About this exercise →
Counting the line with "RTC3 pin SCL: SDA -> 11" as the last one, copy out the lines of the data exactly from the first onward.

Stored items:
+ + + +
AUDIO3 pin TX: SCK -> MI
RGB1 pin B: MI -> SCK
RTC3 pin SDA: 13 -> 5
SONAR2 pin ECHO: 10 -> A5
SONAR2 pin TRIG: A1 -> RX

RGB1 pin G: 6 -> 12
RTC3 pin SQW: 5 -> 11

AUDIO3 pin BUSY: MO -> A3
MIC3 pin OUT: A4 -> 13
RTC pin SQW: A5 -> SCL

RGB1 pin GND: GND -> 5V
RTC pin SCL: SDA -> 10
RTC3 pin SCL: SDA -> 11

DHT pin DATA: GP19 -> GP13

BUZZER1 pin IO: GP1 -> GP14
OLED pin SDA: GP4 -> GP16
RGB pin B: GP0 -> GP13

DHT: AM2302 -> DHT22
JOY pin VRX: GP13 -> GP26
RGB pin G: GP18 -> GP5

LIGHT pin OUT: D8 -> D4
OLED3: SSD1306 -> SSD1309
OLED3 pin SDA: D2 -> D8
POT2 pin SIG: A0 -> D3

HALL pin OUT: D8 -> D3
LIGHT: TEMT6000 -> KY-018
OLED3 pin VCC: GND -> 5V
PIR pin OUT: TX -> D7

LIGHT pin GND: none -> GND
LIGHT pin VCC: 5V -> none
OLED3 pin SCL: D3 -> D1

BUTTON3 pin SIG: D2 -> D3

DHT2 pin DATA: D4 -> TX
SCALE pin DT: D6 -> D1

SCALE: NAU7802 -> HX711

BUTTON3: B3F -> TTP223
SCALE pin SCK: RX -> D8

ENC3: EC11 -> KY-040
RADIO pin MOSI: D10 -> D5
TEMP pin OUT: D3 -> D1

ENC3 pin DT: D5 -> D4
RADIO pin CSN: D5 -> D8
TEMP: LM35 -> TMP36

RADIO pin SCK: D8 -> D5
+ + + +
Result below →
AUDIO3 pin TX: SCK -> MI
RGB1 pin B: MI -> SCK
RTC3 pin SDA: 13 -> 5
SONAR2 pin ECHO: 10 -> A5
SONAR2 pin TRIG: A1 -> RX

RGB1 pin G: 6 -> 12
RTC3 pin SQW: 5 -> 11

AUDIO3 pin BUSY: MO -> A3
MIC3 pin OUT: A4 -> 13
RTC pin SQW: A5 -> SCL

RGB1 pin GND: GND -> 5V
RTC pin SCL: SDA -> 10
RTC3 pin SCL: SDA -> 11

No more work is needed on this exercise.